Given data:
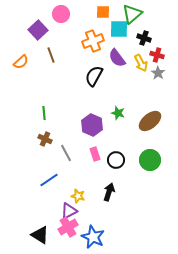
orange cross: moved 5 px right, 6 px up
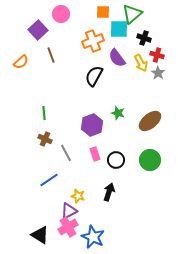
purple hexagon: rotated 15 degrees clockwise
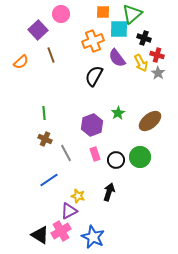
green star: rotated 24 degrees clockwise
green circle: moved 10 px left, 3 px up
pink cross: moved 7 px left, 4 px down
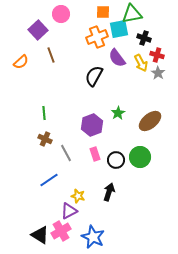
green triangle: rotated 30 degrees clockwise
cyan square: rotated 12 degrees counterclockwise
orange cross: moved 4 px right, 4 px up
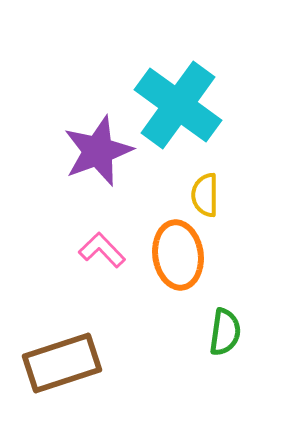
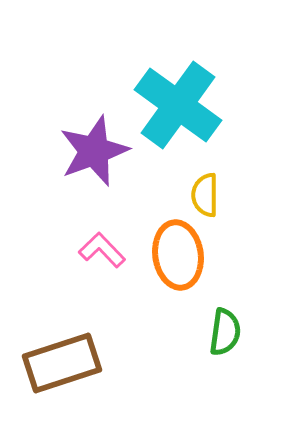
purple star: moved 4 px left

Exercise: Quote verbatim every line in the rows above. Leave out the pictures.

Response to this task:
orange cross: moved 5 px right, 6 px up
purple hexagon: rotated 15 degrees clockwise
green star: rotated 24 degrees clockwise
green circle: moved 10 px left, 3 px up
pink cross: moved 7 px left, 4 px down
green triangle: rotated 30 degrees clockwise
cyan square: rotated 12 degrees counterclockwise
orange cross: moved 4 px right, 4 px up
purple star: moved 4 px left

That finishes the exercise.